Your job with the data below is to output exactly the lines from the one holding "J3 pin 2: W3 -> W17" down to the one holding "U2 pin P1.3: W14 -> W12", both included, and no others.

Source data
• • • • • • •
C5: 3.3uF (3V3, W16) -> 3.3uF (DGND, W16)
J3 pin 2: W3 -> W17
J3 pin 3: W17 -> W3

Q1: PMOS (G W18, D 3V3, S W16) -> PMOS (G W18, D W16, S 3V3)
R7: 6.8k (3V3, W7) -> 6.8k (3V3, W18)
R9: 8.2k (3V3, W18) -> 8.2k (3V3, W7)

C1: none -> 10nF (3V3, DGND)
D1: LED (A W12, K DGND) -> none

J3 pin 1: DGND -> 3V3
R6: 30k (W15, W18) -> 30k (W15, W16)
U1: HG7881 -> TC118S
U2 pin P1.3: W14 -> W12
• • • • • • •
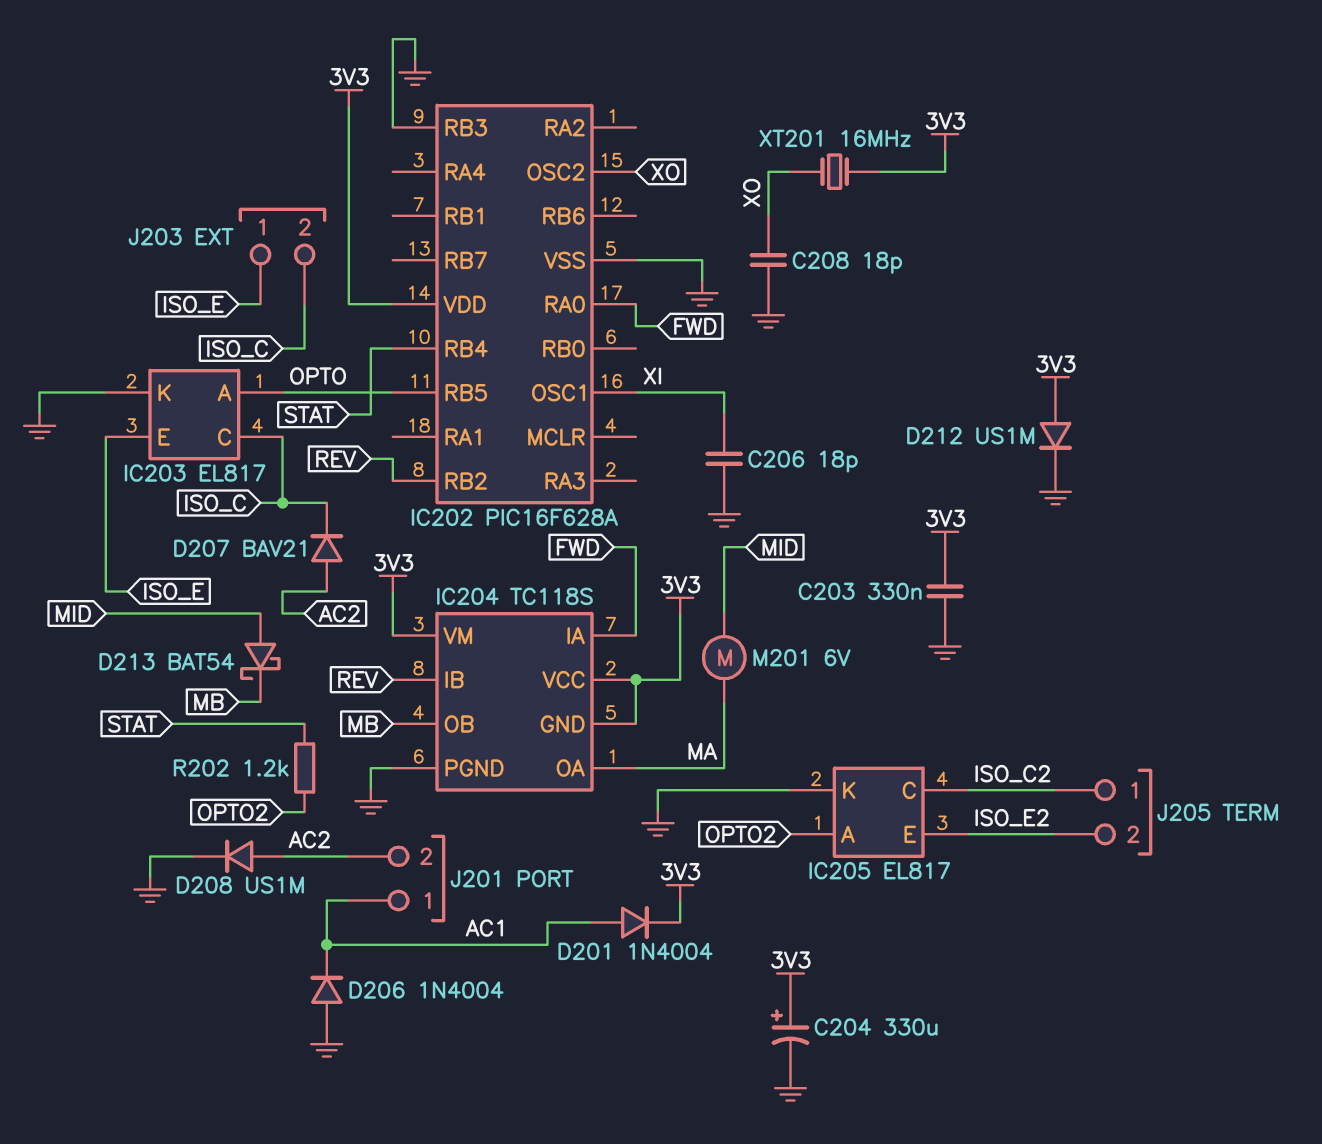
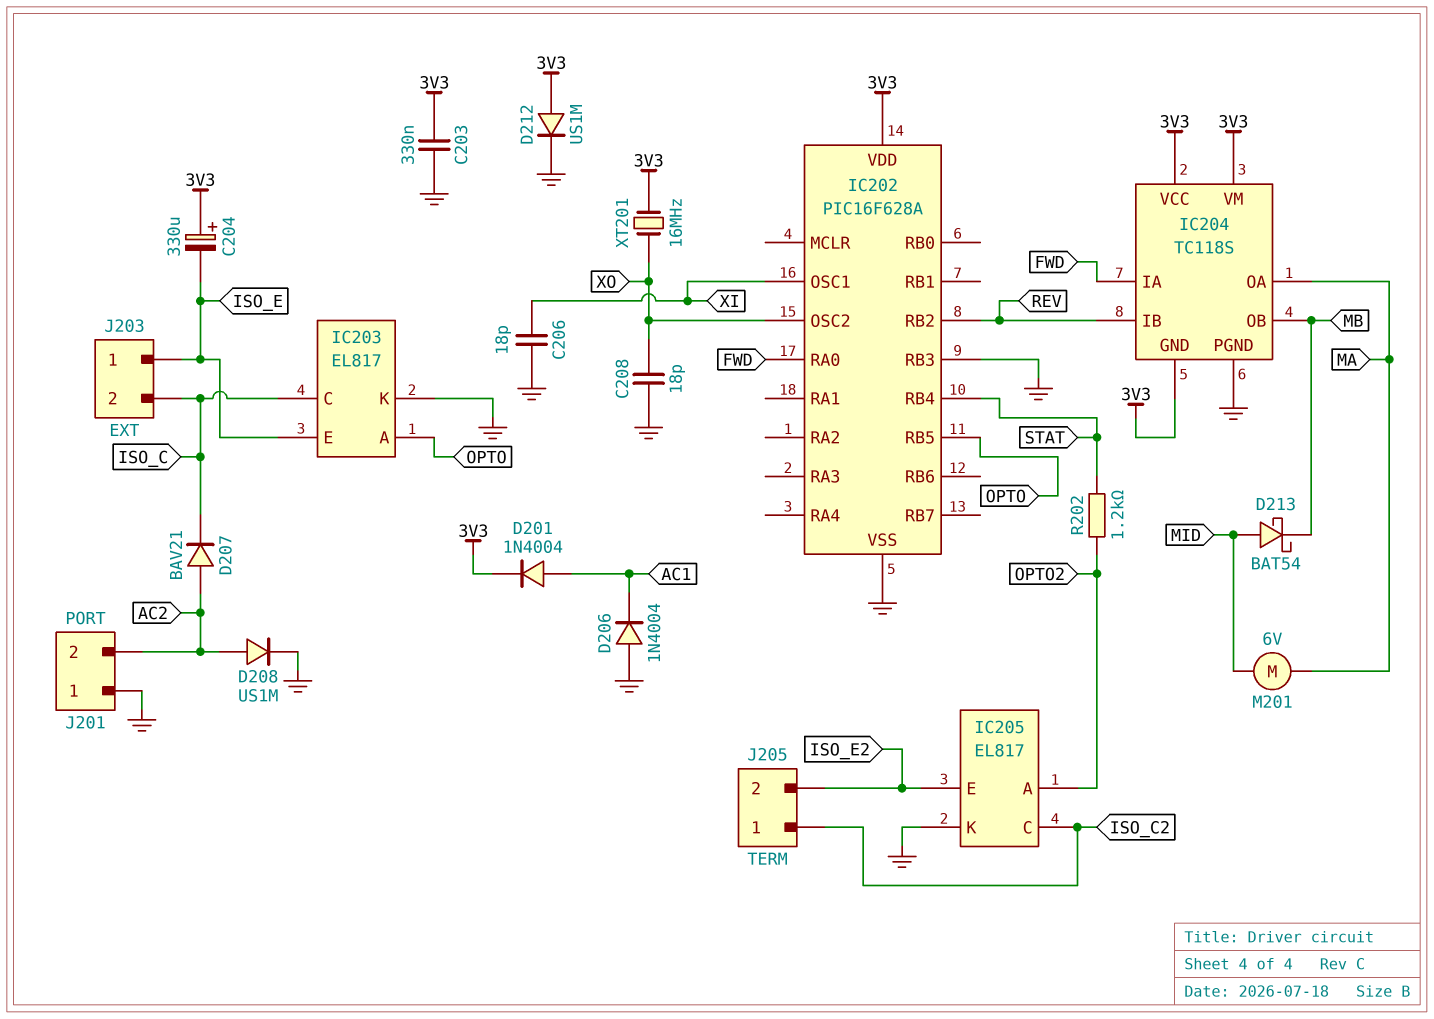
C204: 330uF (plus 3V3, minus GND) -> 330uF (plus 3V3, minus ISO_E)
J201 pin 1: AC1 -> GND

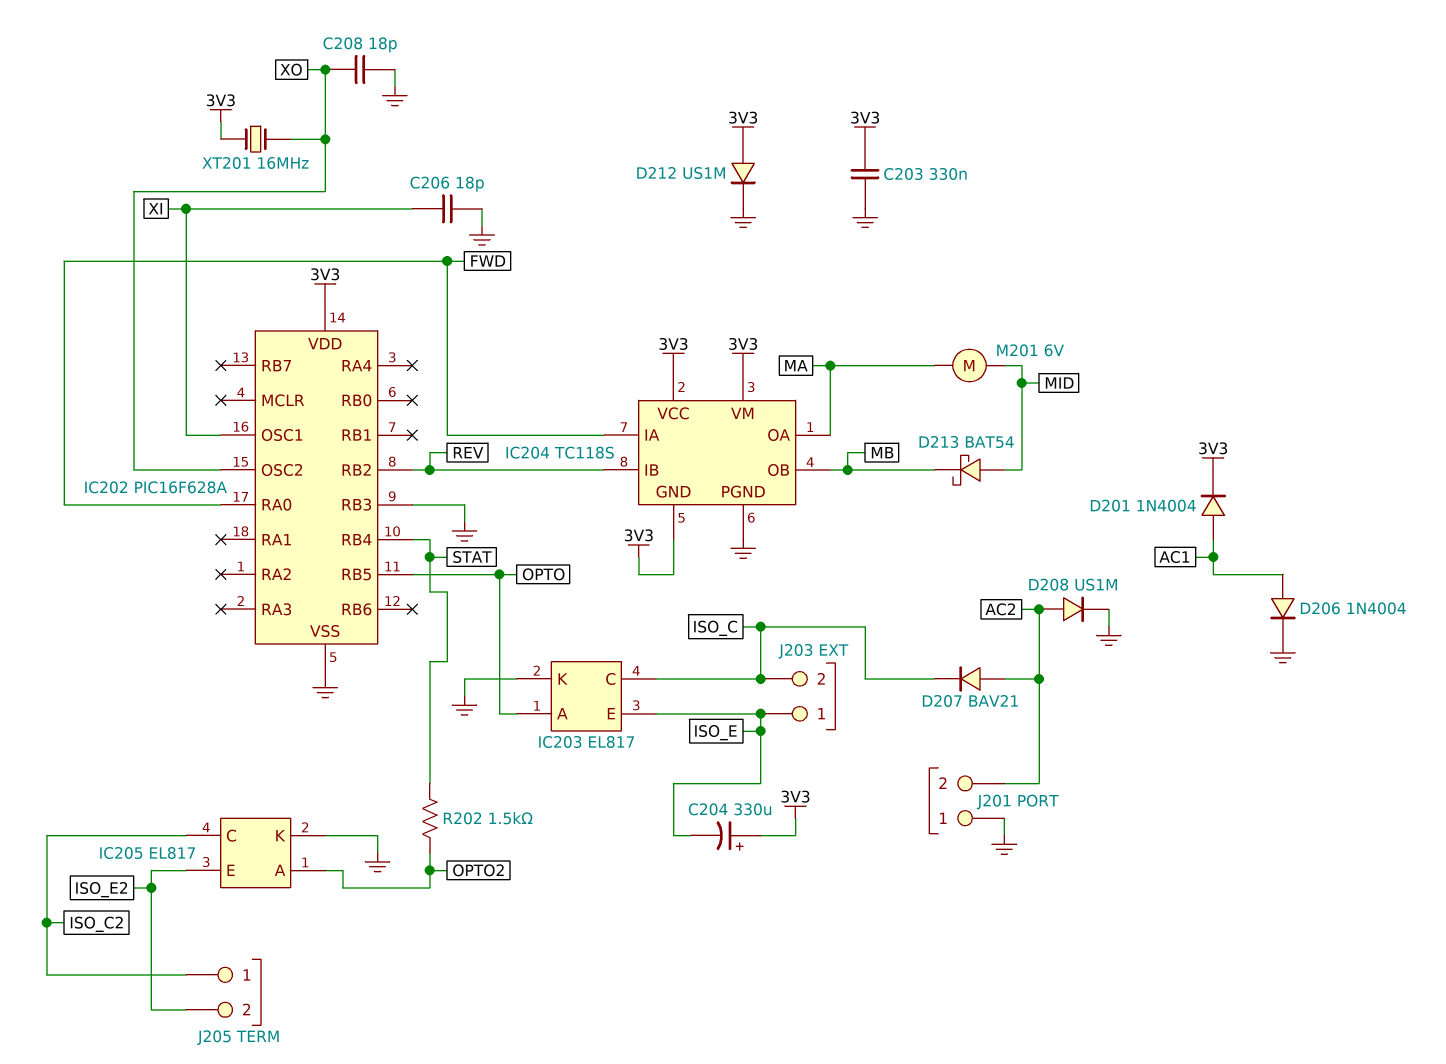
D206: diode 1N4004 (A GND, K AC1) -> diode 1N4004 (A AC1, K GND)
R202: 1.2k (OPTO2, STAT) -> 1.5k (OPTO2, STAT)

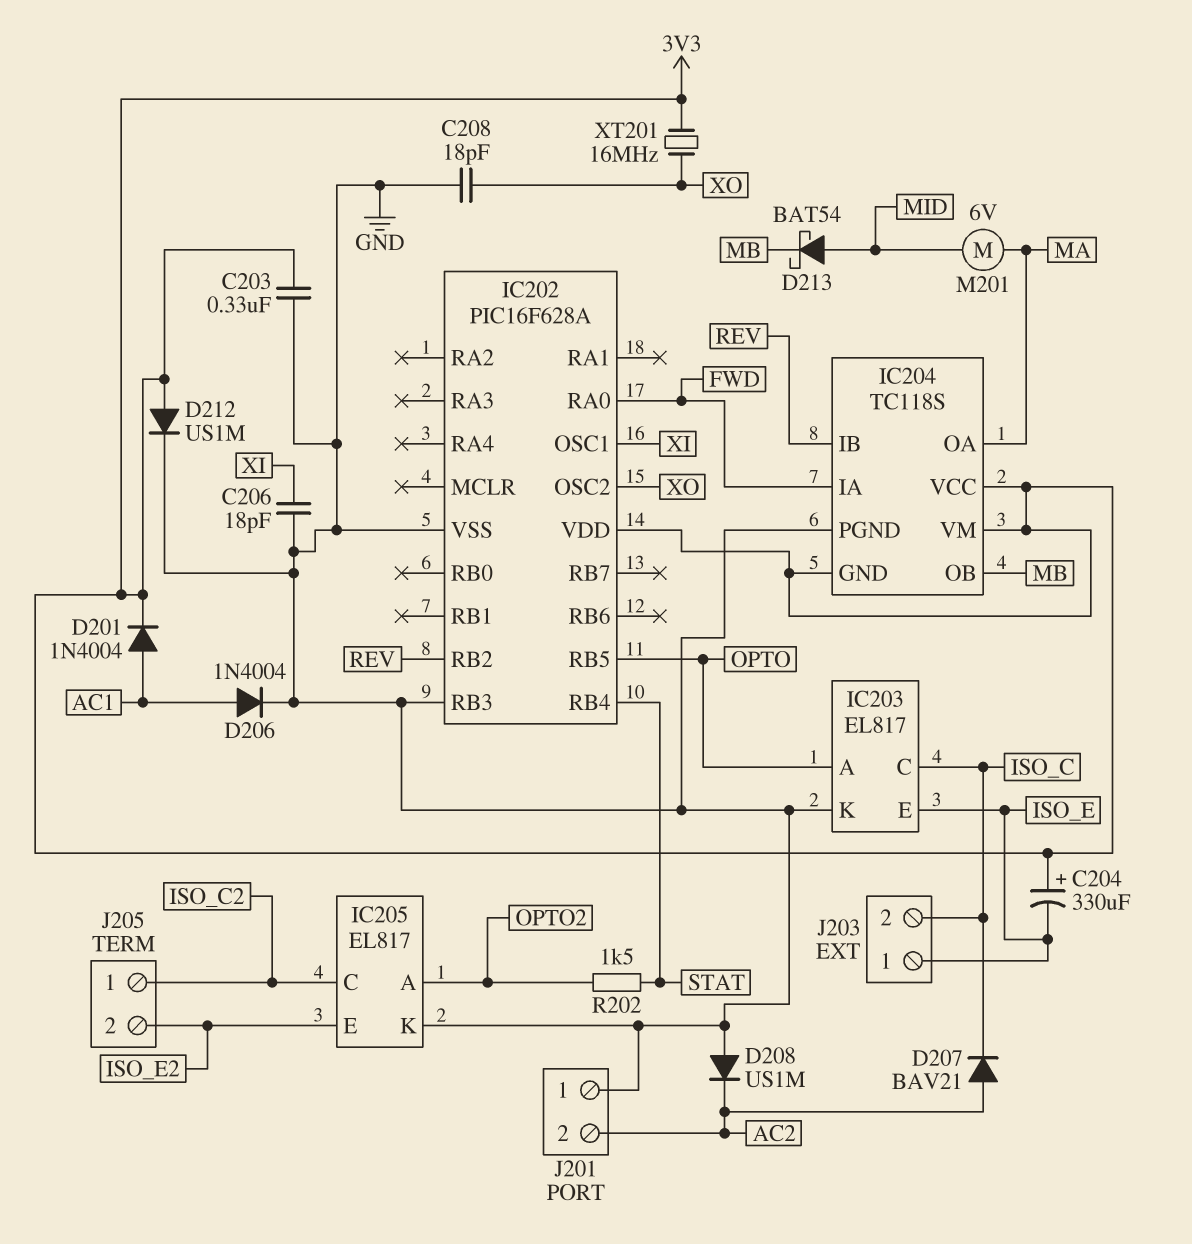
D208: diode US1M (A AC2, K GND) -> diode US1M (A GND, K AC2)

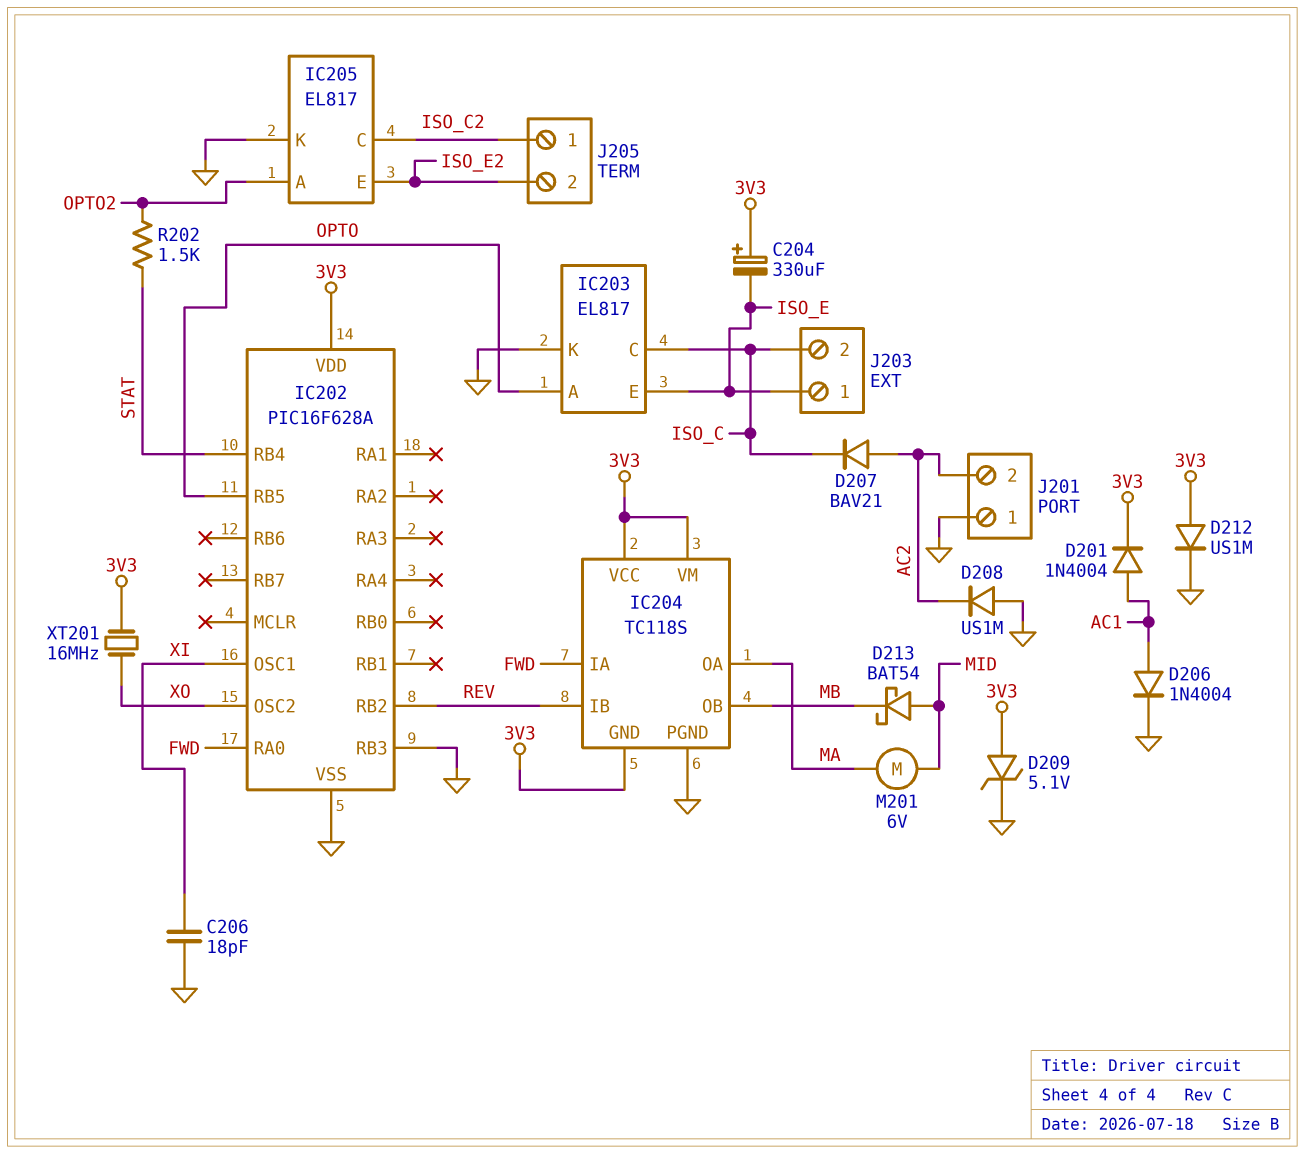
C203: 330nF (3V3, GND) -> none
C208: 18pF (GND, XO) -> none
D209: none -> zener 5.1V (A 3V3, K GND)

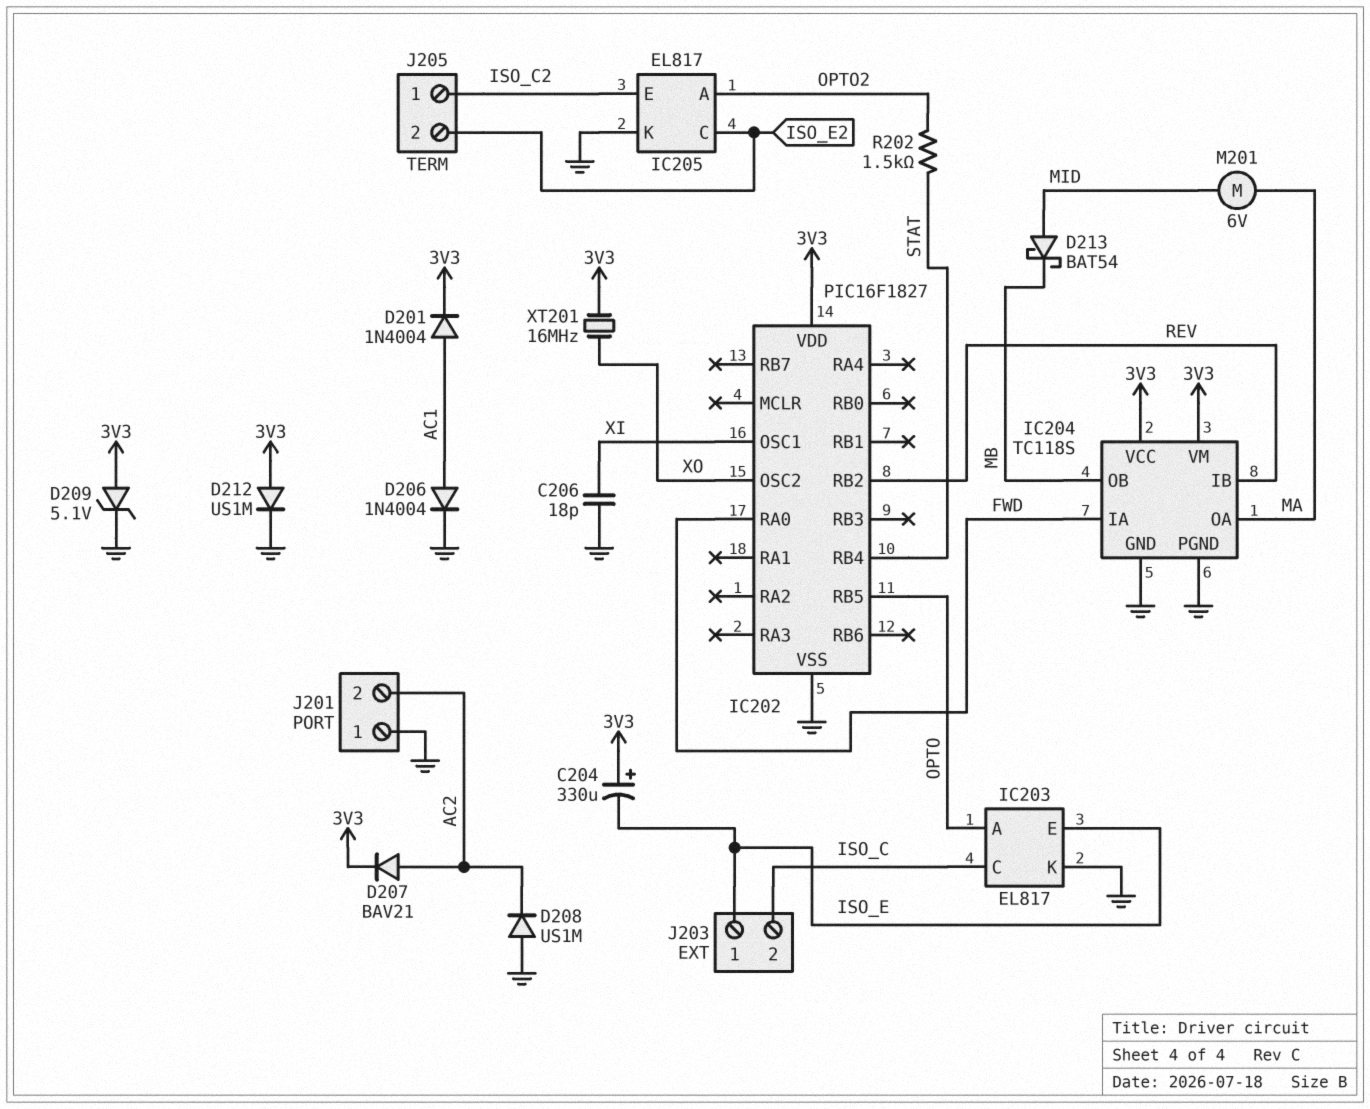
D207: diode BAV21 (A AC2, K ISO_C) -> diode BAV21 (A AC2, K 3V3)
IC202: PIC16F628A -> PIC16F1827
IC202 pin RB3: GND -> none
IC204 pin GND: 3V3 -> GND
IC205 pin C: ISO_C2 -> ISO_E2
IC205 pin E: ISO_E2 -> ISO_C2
• • • • • • •
■ Solved problem ■
J3 pin 2: W3 -> W17
J3 pin 3: W17 -> W3

Q1: PMOS (G W18, D 3V3, S W16) -> PMOS (G W18, D W16, S 3V3)
R7: 6.8k (3V3, W7) -> 6.8k (3V3, W18)
R9: 8.2k (3V3, W18) -> 8.2k (3V3, W7)

C1: none -> 10nF (3V3, DGND)
D1: LED (A W12, K DGND) -> none

J3 pin 1: DGND -> 3V3
R6: 30k (W15, W18) -> 30k (W15, W16)
U1: HG7881 -> TC118S
U2 pin P1.3: W14 -> W12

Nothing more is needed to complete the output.